### EXERCISE AIM
Quote exactly, and only, the lines of the material below from the line with "J3 pin 1: n30 -> 0V" through the line with "U29: NOT 74LS04".

*** Opening of DATA FOR REVIEW ***

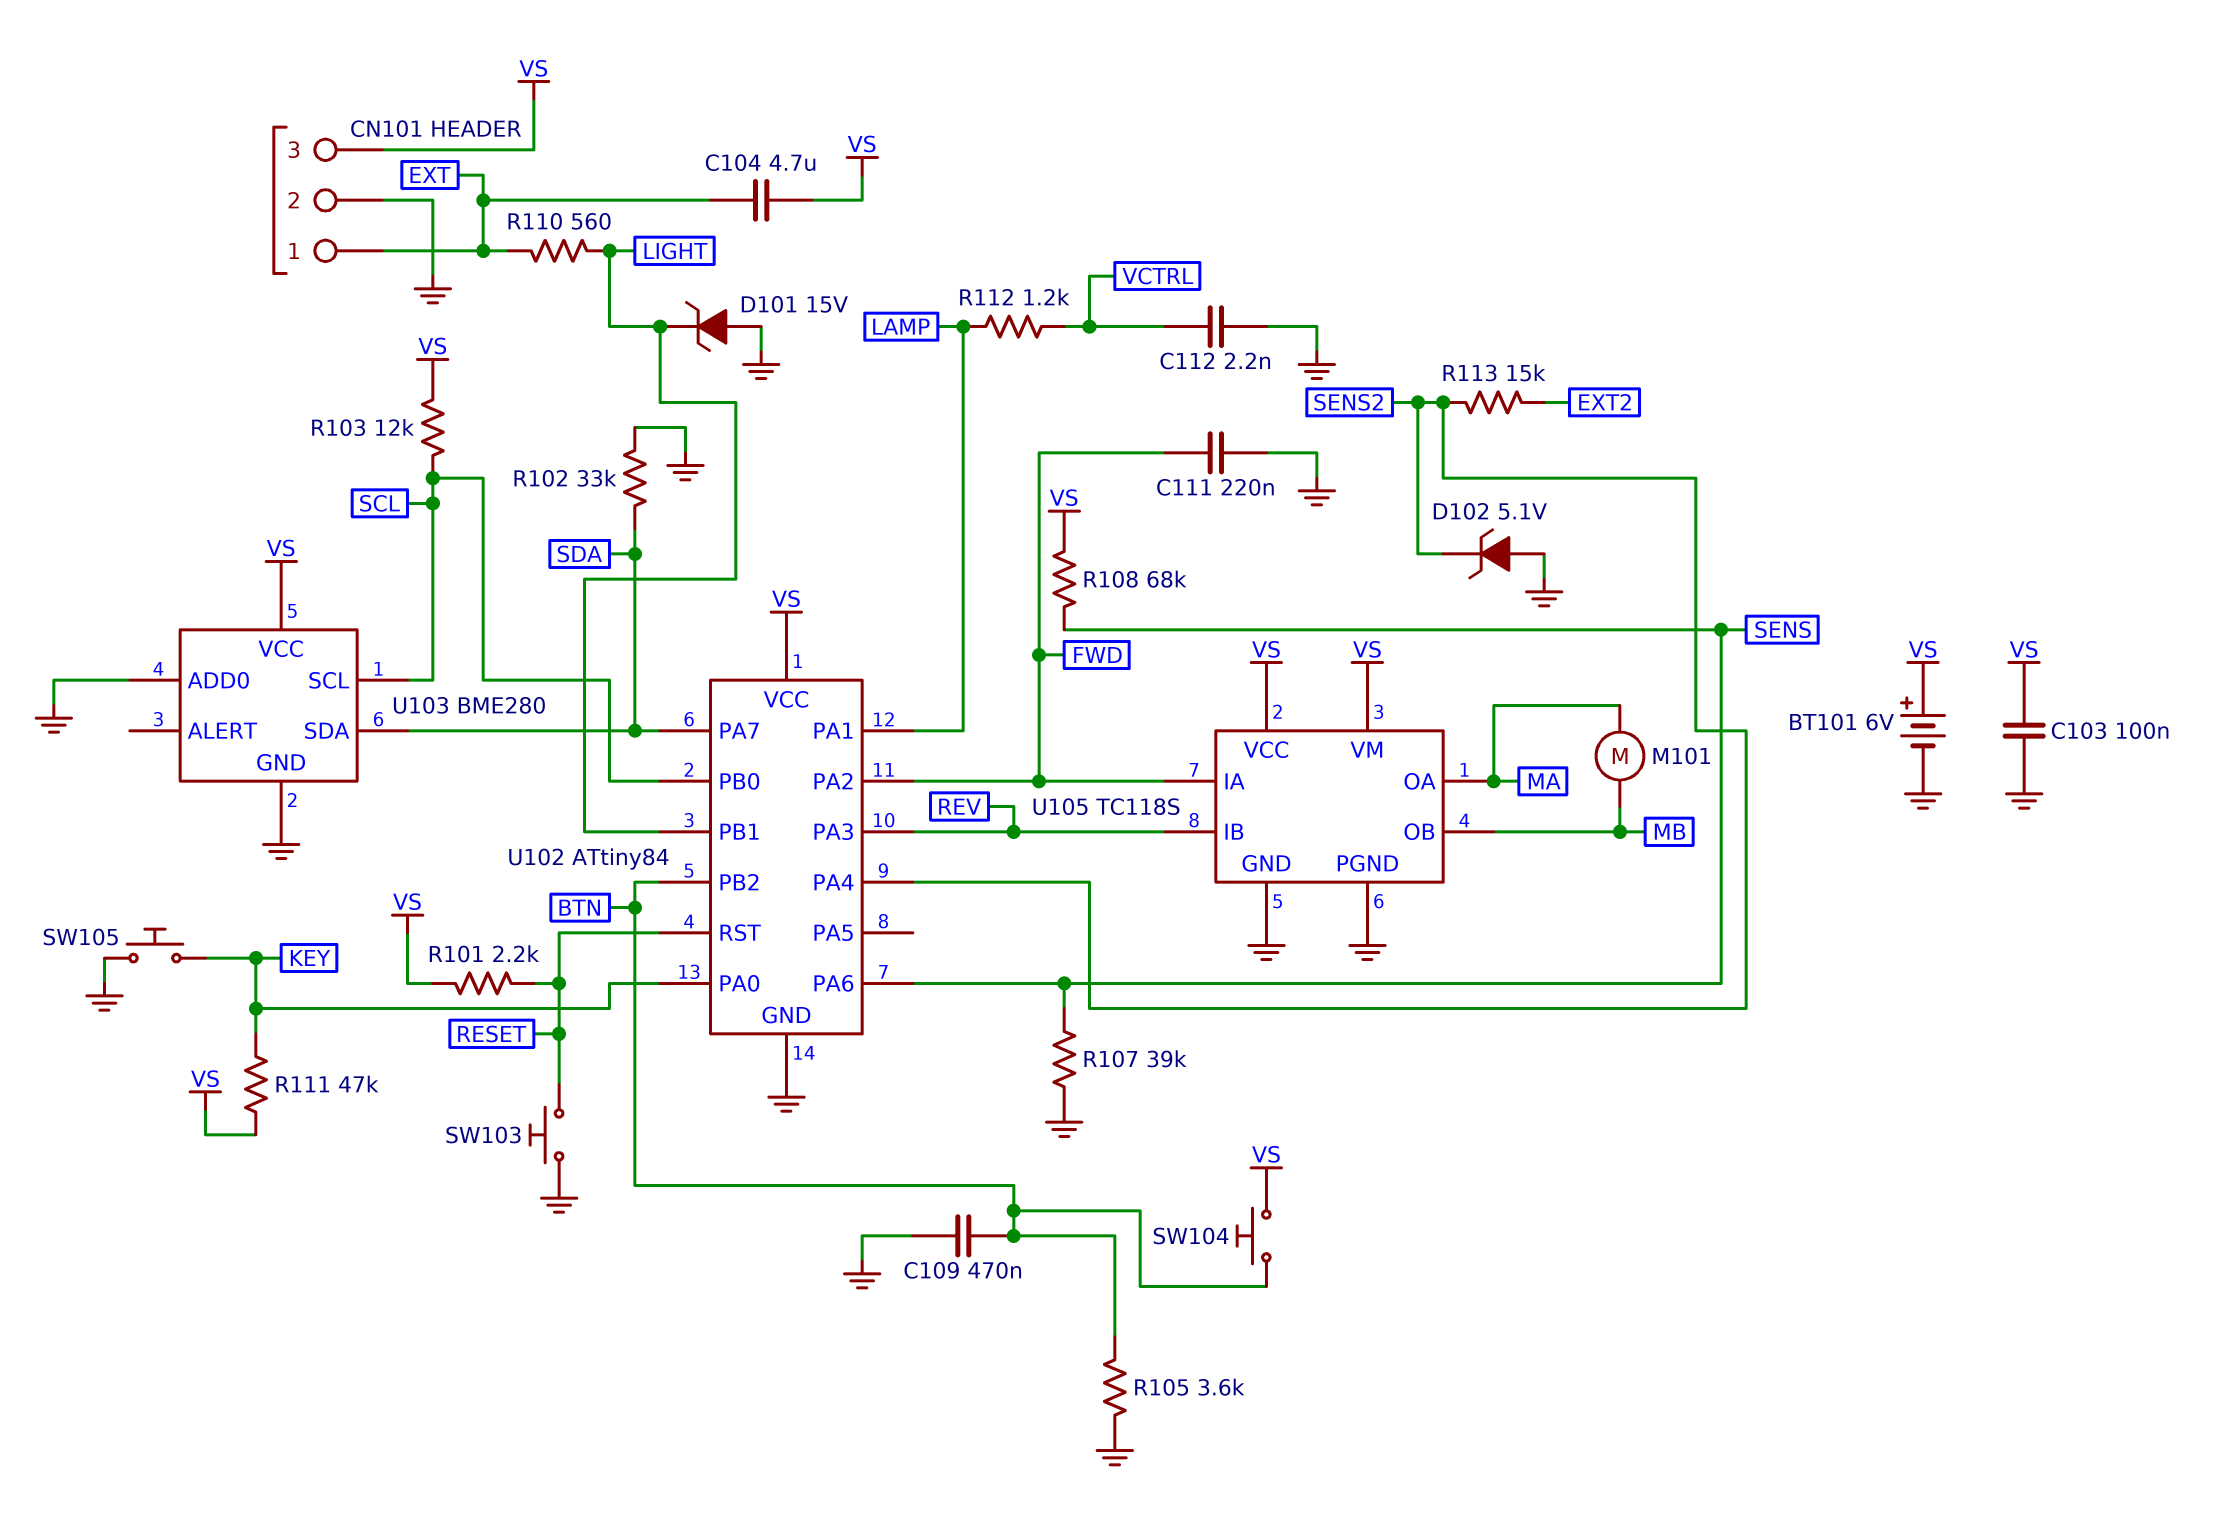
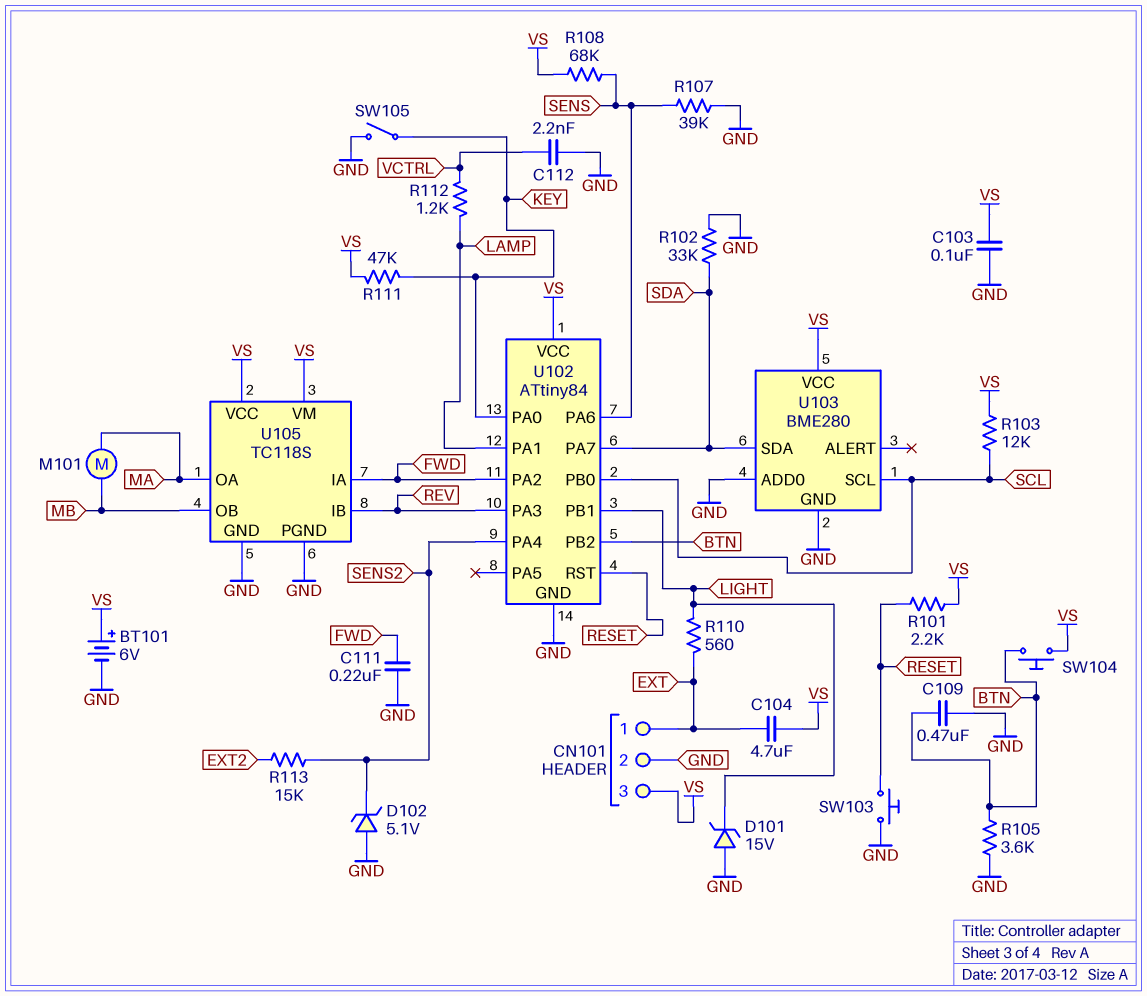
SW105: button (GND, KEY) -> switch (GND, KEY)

*** Close of DATA FOR REVIEW ***
*** Opening of DATA FOR REVIEW ***

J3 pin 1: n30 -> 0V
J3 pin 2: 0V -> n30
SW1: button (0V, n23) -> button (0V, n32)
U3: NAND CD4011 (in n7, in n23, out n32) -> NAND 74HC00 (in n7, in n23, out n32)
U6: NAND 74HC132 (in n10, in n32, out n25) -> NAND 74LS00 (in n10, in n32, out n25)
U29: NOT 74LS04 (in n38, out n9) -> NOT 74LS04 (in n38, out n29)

*** Close of DATA FOR REVIEW ***
*** Opening of DATA FOR REVIEW ***

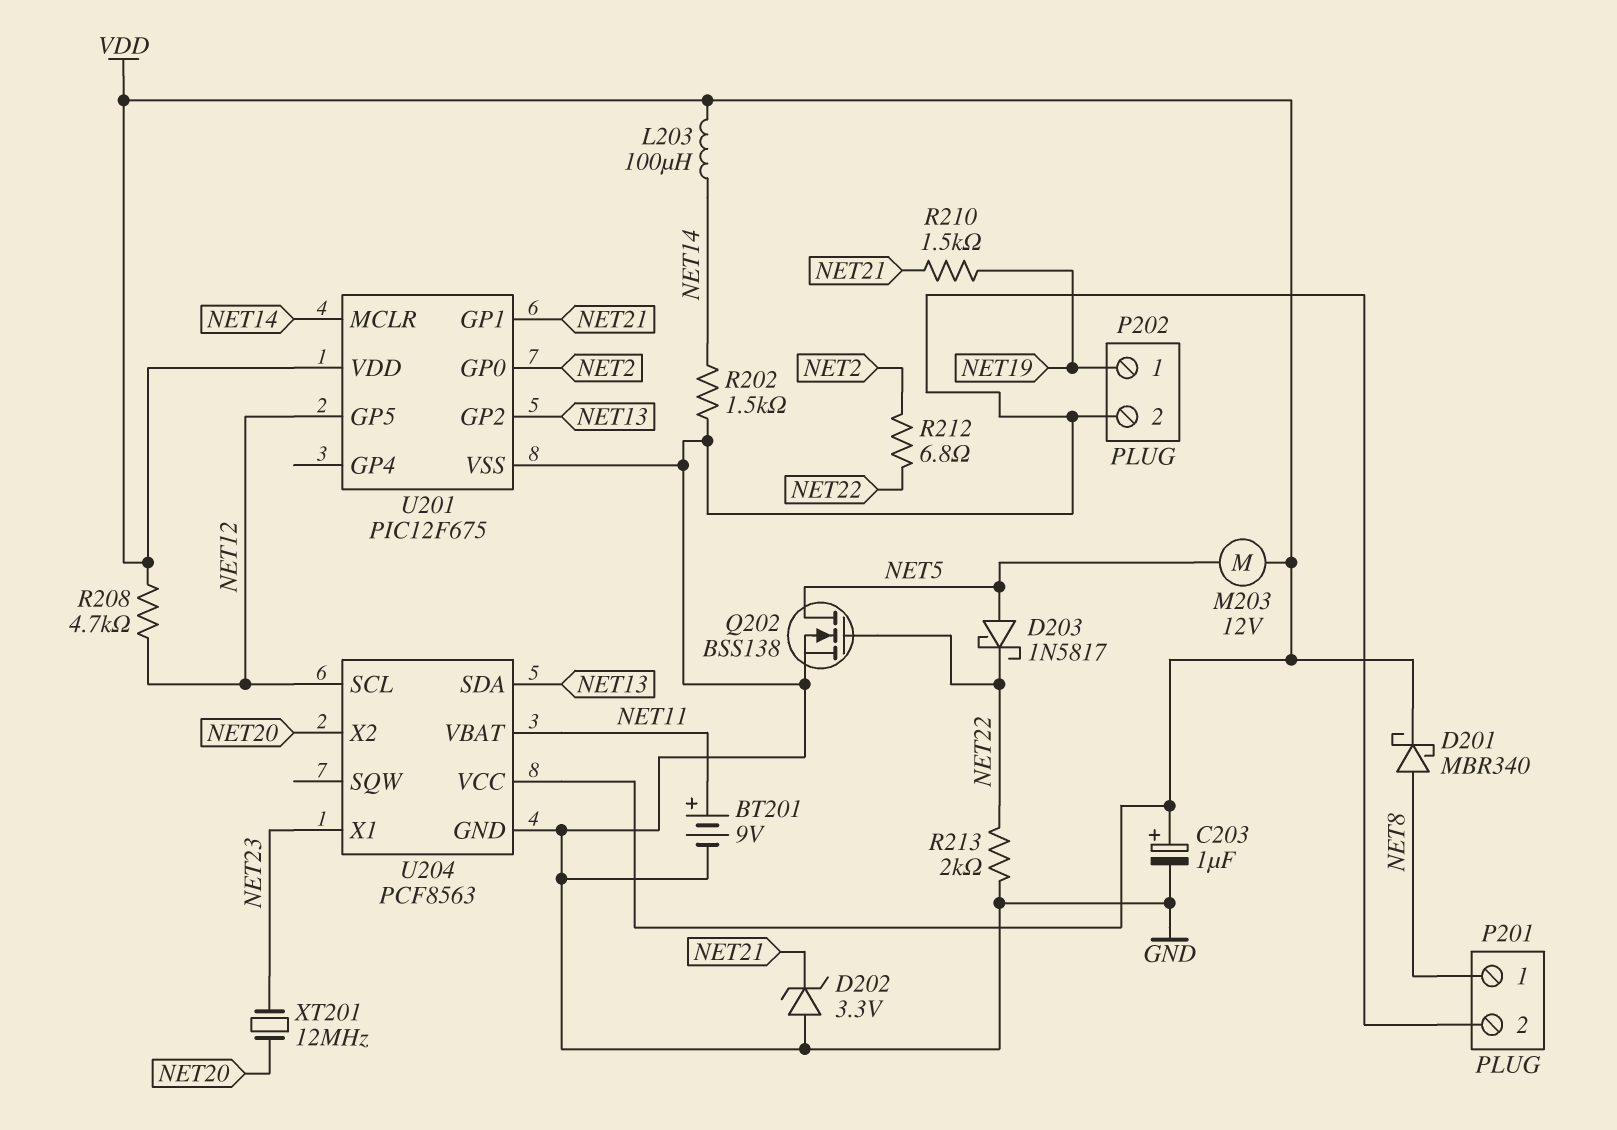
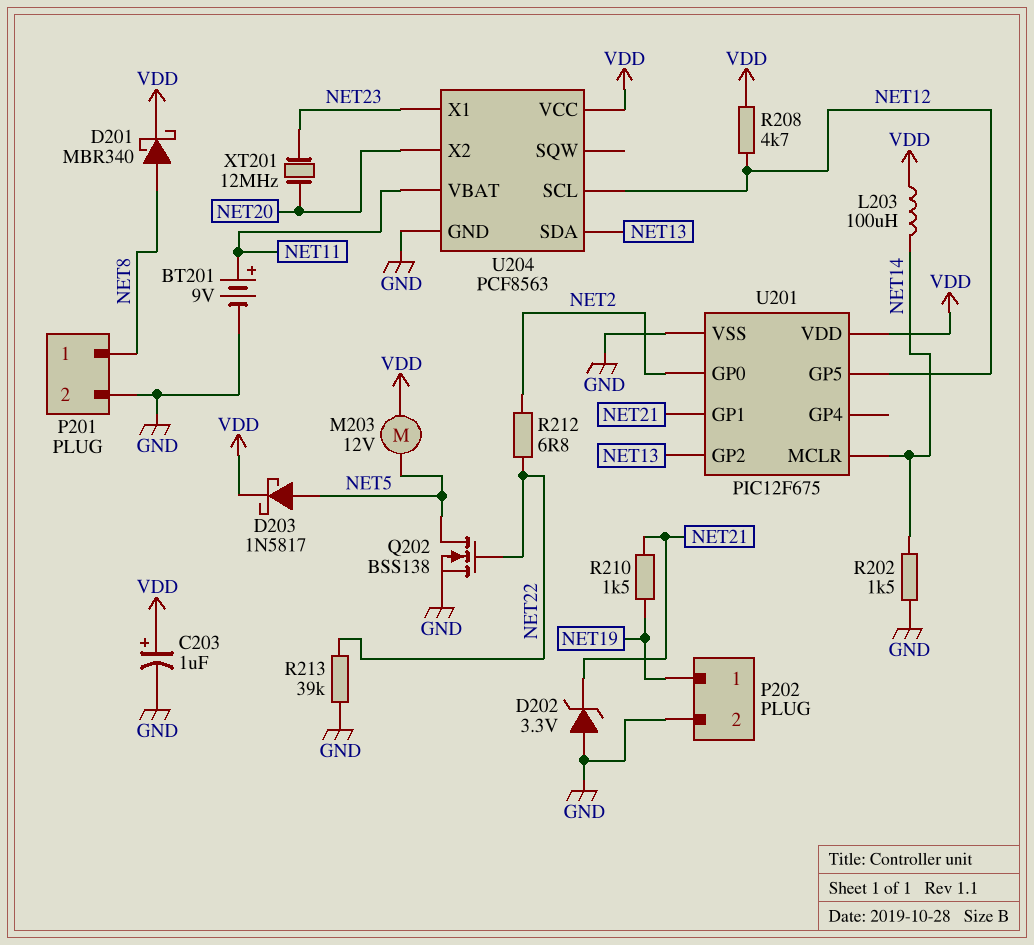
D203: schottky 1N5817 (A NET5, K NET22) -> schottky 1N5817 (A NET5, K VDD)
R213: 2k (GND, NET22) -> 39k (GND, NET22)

*** Close of DATA FOR REVIEW ***

### ANSWER FOR THIS EXERCISE
J3 pin 1: n30 -> 0V
J3 pin 2: 0V -> n30
SW1: button (0V, n23) -> button (0V, n32)
U3: NAND CD4011 (in n7, in n23, out n32) -> NAND 74HC00 (in n7, in n23, out n32)
U6: NAND 74HC132 (in n10, in n32, out n25) -> NAND 74LS00 (in n10, in n32, out n25)
U29: NOT 74LS04 (in n38, out n9) -> NOT 74LS04 (in n38, out n29)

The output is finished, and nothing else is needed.